- [WHAT YOU ARE ASKED TO DO]
After finding the line with "(185, 321) = (343, 179): red" in the data below, set down exactly each line through the one with "(310, 389) = (267, 334): none -> red nut", inclusive, and stop there.

- [RECORD SET]
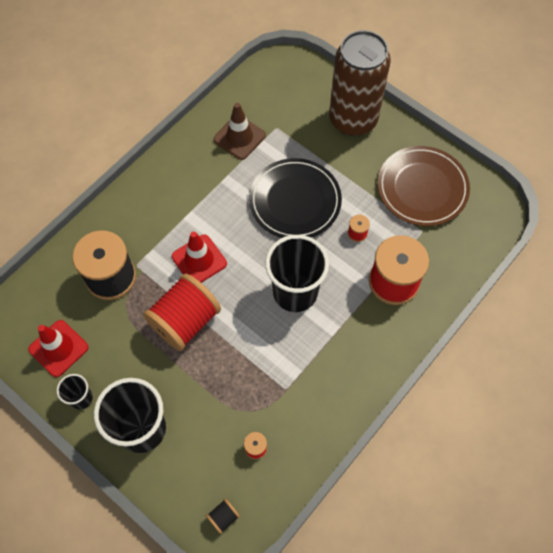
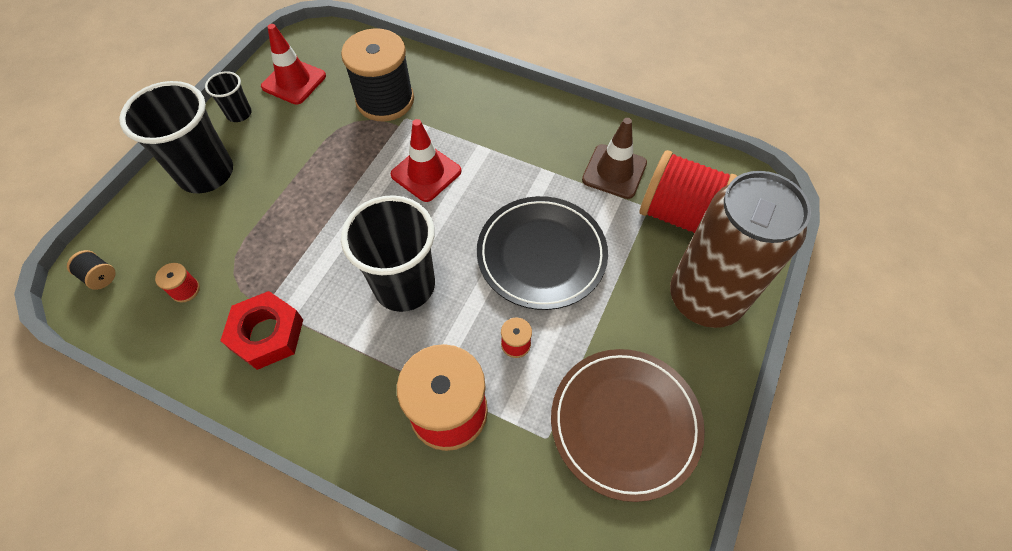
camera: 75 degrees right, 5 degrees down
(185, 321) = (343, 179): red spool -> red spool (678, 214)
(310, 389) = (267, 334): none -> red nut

---

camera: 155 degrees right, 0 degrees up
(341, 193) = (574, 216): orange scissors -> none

- [ANSWER SPACE]
(185, 321) = (343, 179): red spool -> red spool (678, 214)
(310, 389) = (267, 334): none -> red nut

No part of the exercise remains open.